INFORMATION below:

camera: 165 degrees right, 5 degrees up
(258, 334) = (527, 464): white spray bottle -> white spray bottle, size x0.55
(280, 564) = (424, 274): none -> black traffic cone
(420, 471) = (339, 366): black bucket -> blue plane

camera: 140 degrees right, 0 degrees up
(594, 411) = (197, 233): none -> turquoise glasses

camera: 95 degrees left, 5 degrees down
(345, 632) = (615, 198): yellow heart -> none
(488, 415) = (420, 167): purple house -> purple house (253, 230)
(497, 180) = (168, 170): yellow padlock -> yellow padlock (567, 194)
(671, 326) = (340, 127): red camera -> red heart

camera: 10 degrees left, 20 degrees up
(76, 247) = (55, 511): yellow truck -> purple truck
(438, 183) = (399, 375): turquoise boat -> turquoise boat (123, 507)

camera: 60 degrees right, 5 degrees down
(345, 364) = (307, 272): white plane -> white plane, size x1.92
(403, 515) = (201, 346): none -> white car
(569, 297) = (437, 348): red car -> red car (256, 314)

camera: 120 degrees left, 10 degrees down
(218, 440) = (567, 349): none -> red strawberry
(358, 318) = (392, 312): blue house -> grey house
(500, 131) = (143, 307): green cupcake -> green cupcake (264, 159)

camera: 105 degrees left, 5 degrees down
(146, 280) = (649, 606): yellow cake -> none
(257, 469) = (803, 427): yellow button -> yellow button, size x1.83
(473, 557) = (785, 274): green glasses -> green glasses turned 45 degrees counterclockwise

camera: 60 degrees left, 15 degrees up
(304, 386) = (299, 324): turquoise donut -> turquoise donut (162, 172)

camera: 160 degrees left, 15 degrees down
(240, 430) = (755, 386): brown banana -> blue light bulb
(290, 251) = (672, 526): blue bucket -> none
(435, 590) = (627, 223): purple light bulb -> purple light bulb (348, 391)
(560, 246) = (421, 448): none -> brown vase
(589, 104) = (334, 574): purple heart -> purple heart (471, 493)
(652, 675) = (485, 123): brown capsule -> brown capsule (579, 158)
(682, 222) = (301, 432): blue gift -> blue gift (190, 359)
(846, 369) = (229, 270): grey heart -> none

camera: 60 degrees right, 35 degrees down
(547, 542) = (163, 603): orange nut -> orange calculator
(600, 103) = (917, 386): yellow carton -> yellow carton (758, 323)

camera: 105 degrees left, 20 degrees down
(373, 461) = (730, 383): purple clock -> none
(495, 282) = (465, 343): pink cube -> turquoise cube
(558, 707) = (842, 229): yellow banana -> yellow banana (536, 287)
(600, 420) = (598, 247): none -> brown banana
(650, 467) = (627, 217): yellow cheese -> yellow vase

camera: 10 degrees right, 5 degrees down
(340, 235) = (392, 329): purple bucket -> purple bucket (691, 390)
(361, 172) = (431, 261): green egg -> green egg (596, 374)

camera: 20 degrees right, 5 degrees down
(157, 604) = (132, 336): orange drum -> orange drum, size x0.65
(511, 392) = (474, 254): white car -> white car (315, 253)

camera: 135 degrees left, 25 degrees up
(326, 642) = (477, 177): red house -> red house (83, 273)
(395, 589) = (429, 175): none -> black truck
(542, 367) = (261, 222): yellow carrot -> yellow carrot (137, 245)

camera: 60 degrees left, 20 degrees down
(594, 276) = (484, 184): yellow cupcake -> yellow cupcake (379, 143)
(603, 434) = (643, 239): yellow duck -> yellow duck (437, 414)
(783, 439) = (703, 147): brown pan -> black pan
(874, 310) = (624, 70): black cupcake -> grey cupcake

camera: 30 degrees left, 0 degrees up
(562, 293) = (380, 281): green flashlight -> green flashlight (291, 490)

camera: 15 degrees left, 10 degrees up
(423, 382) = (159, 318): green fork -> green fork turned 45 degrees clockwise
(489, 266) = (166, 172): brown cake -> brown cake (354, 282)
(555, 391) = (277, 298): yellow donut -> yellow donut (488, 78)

End of INFORMATION.

# [DESCRIPTION OF THE TASK]
Working through the records, copy each line in which the word "grey" appears.

# [TASK ANSWER]
(358, 318) = (392, 312): blue house -> grey house
(846, 369) = (229, 270): grey heart -> none
(874, 310) = (624, 70): black cupcake -> grey cupcake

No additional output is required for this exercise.